From the listing below, copy each line that contains the word "white".

**Dataset extract**
= = =
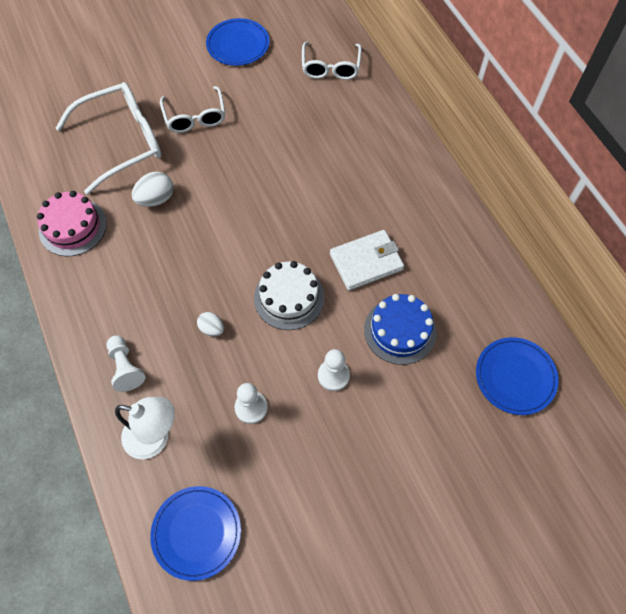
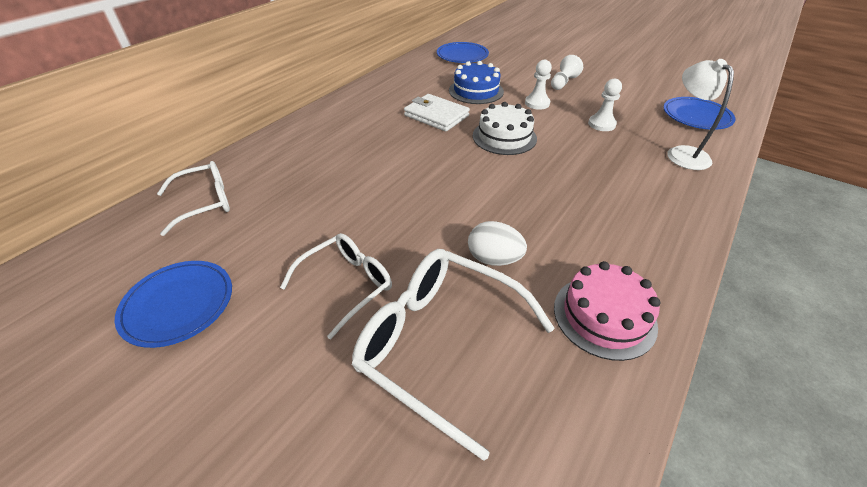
camera: 120 degrees left, 20 degrees down
(126, 367) = (666, 191): white pawn -> white pawn (563, 83)
(212, 329) = (575, 162): white egg -> none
= = =
**Finished task**
(126, 367) = (666, 191): white pawn -> white pawn (563, 83)
(212, 329) = (575, 162): white egg -> none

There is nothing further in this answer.